-- Opening Marker --
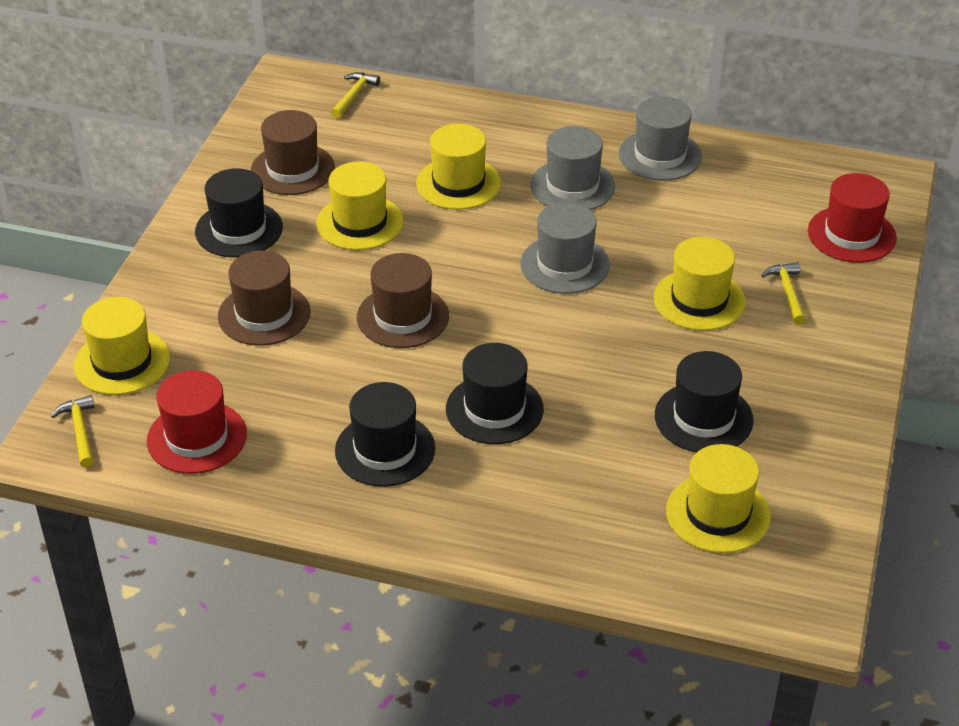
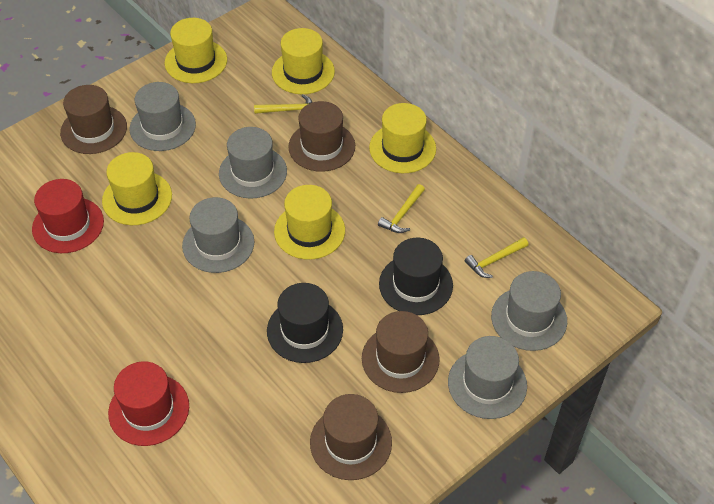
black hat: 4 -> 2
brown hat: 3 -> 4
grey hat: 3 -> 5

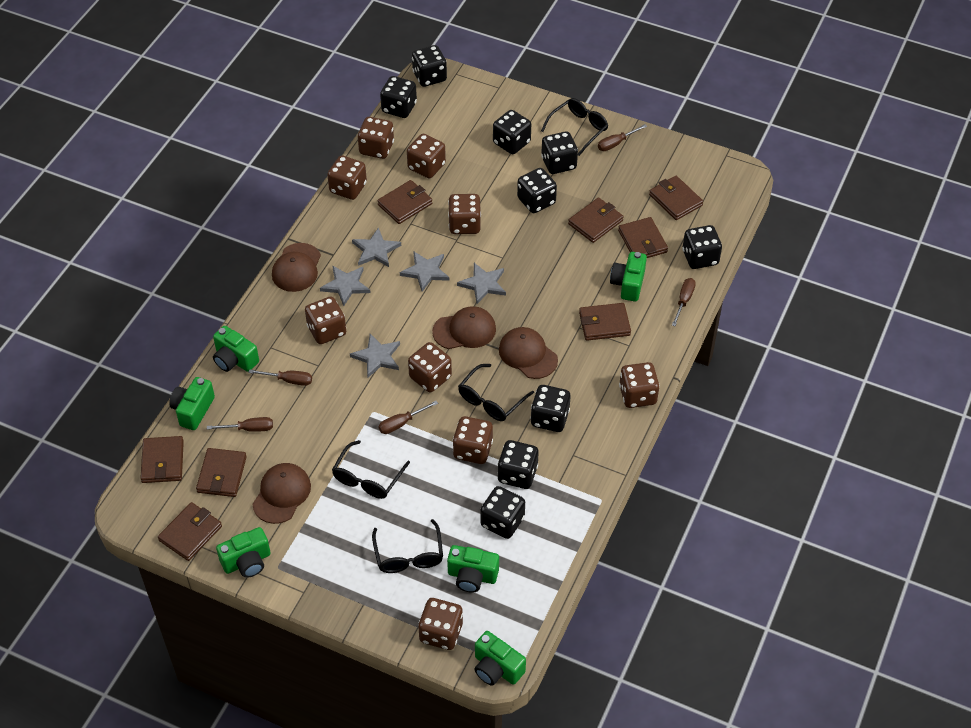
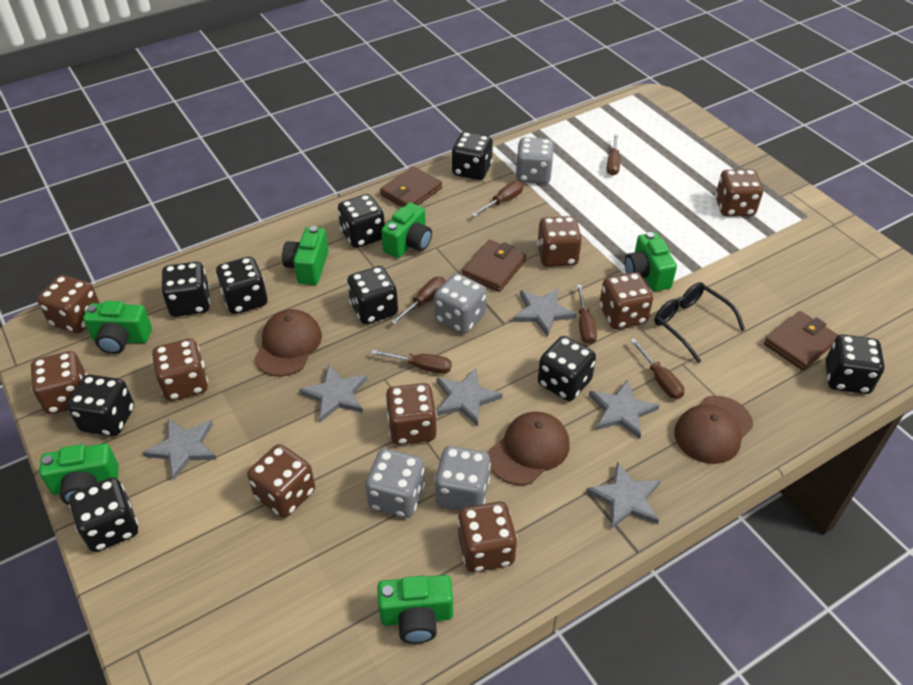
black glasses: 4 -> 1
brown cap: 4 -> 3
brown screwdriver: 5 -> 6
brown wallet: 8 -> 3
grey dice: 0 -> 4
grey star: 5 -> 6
-- Closing Marker --
What is expected: Copy from the entries only those lines that hold the word "brown".

Completed task:
brown hat: 3 -> 4
brown cap: 4 -> 3
brown screwdriver: 5 -> 6
brown wallet: 8 -> 3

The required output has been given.